Copy out exactly the line that contains "(531, 404) = (211, 160): red box -> blue pan" and all lines following it to the end of the data.
··· Information supplied ···
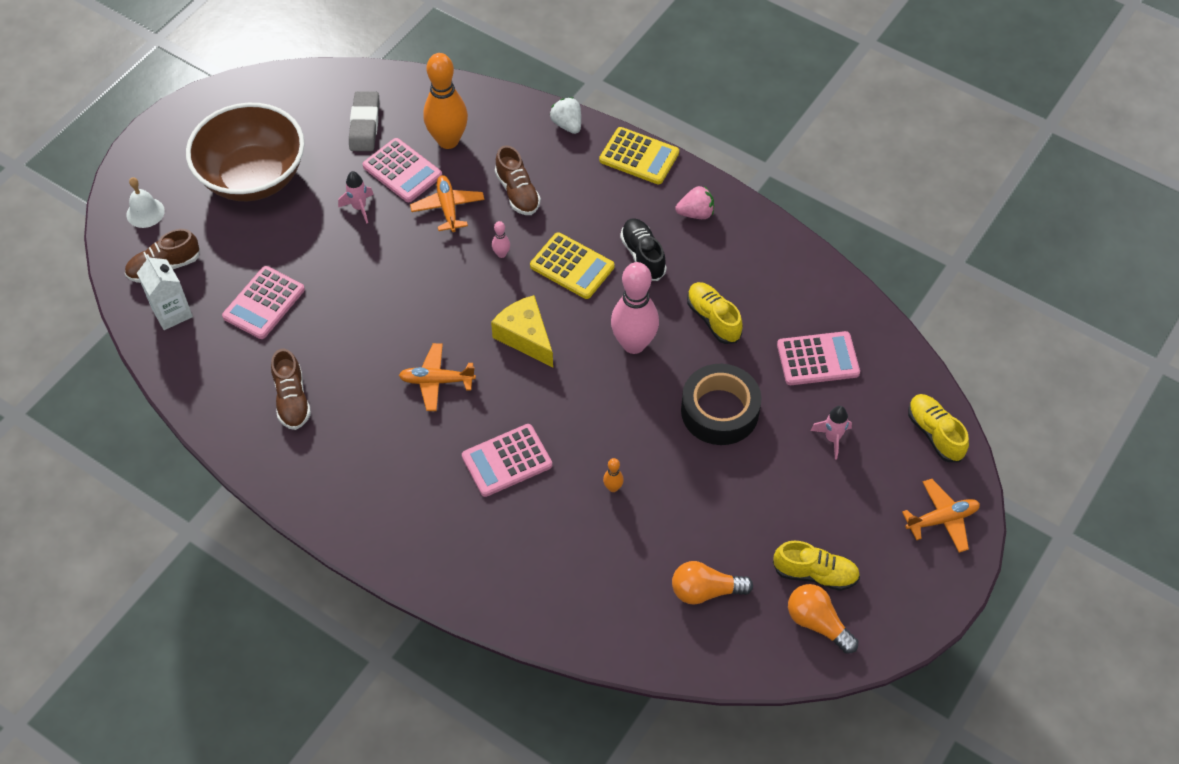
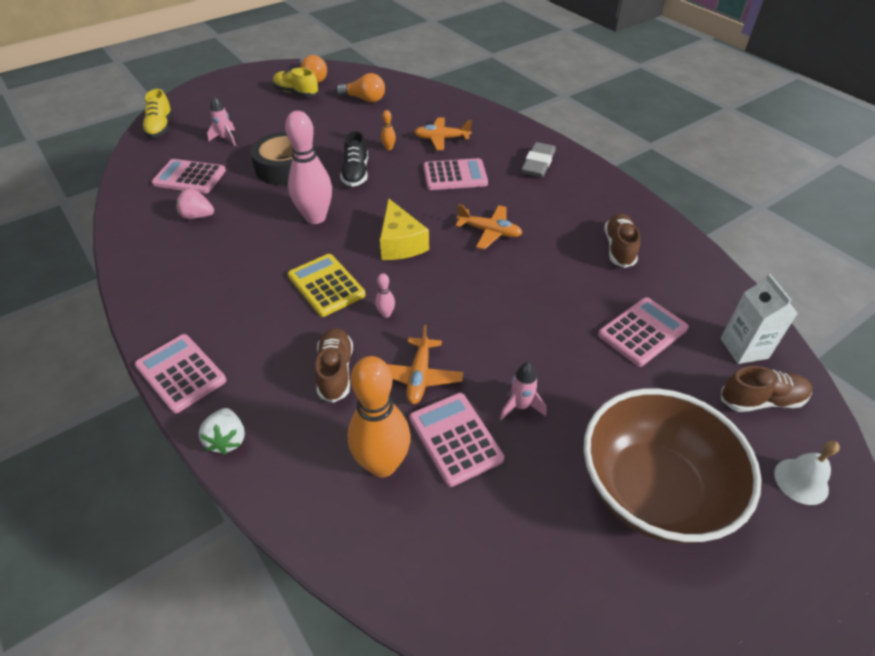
camera: 160 degrees left, 10 degrees down
(364, 125) = (485, 527): grey eraser -> grey eraser (538, 164)
(639, 156) = (181, 373): yellow calculator -> pink calculator
(643, 256) = (257, 277): black shoe -> black shoe (356, 173)
(696, 213) = (178, 300): pink strawberry -> pink strawberry (197, 216)
(713, 319) = (240, 218): yellow shoe -> none
(942, 519) = (203, 96): orange plane -> orange plane (441, 139)

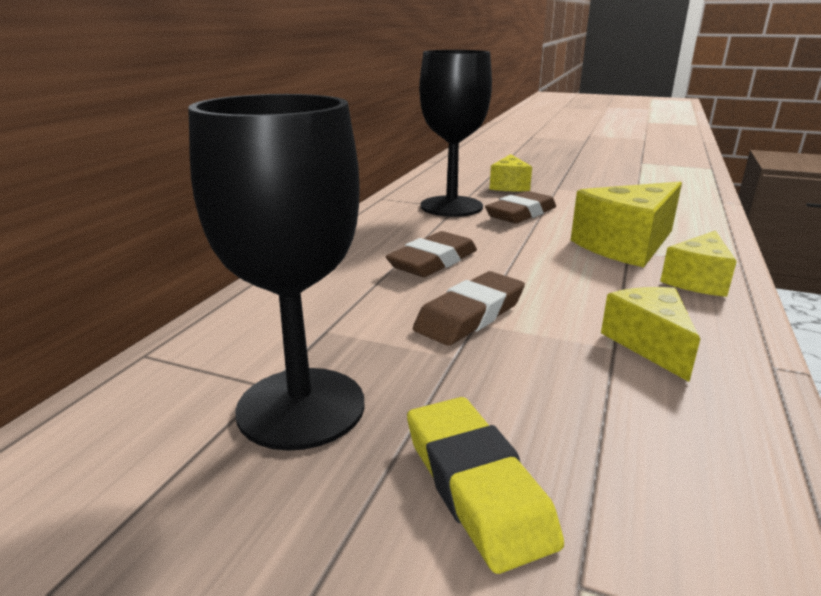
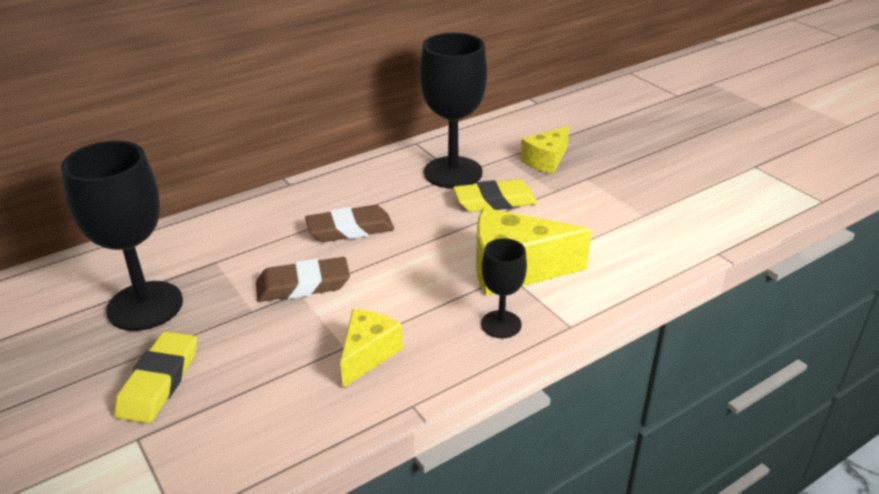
camera: 35 degrees right, 10 degrees up
(521, 213) = (495, 201): brown eraser -> yellow eraser
(697, 280) = (501, 324): yellow cheese -> black goblet

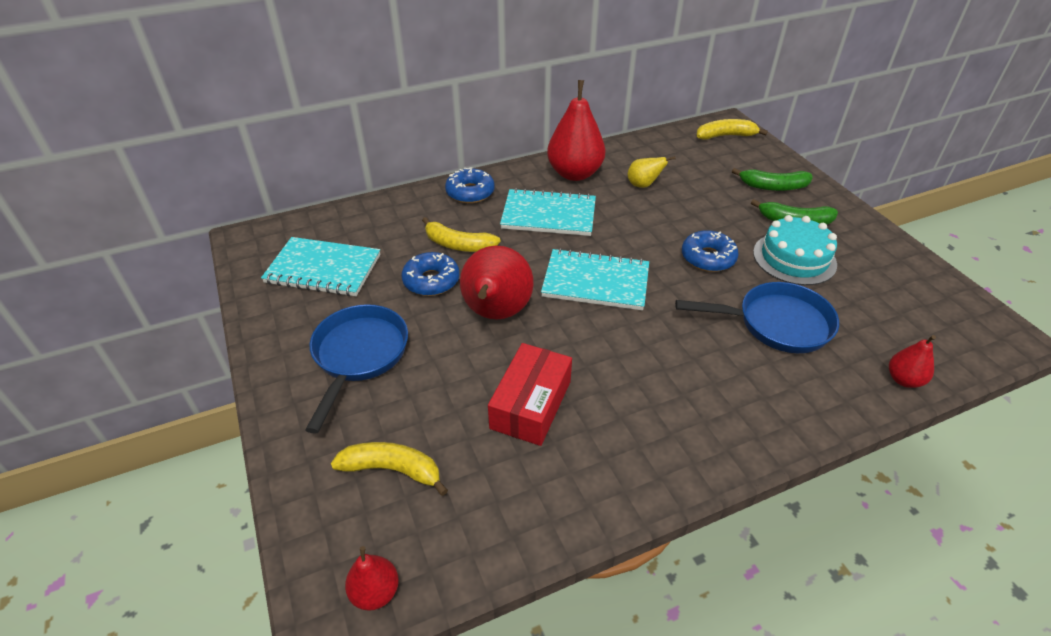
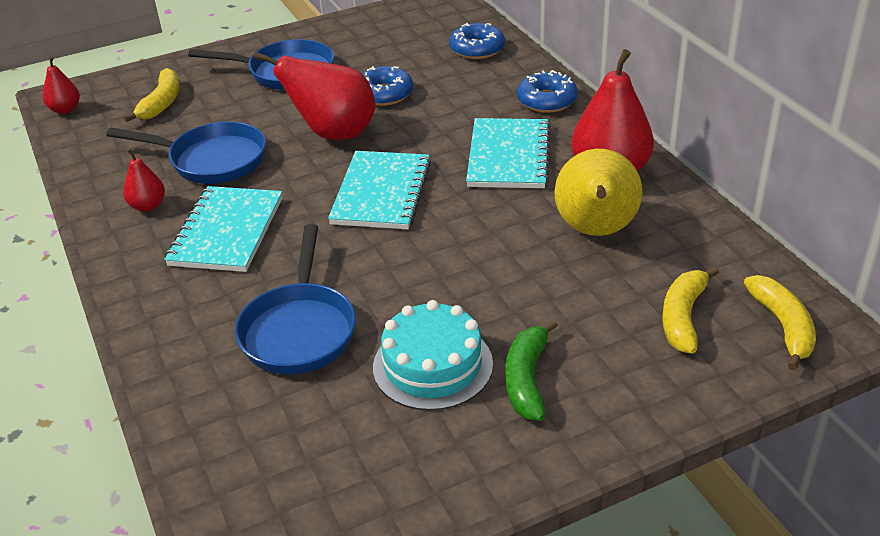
camera: 90 degrees right, 5 degrees down
(323, 269) = (401, 39): turquoise notebook -> turquoise notebook (226, 231)
(458, 245) = (444, 103): yellow banana -> yellow banana (683, 317)
(531, 404) = (211, 160): red box -> blue pan
(643, 185) = (595, 231): yellow pear -> yellow pear, size x2.01
(708, 258) = (430, 281): blue donut -> blue donut (477, 49)
(773, 186) = (625, 368): green banana -> none
(903, 380) = (187, 431): red pear -> red pear (148, 206)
···
■ **Task answer**:
(531, 404) = (211, 160): red box -> blue pan
(643, 185) = (595, 231): yellow pear -> yellow pear, size x2.01
(708, 258) = (430, 281): blue donut -> blue donut (477, 49)
(773, 186) = (625, 368): green banana -> none
(903, 380) = (187, 431): red pear -> red pear (148, 206)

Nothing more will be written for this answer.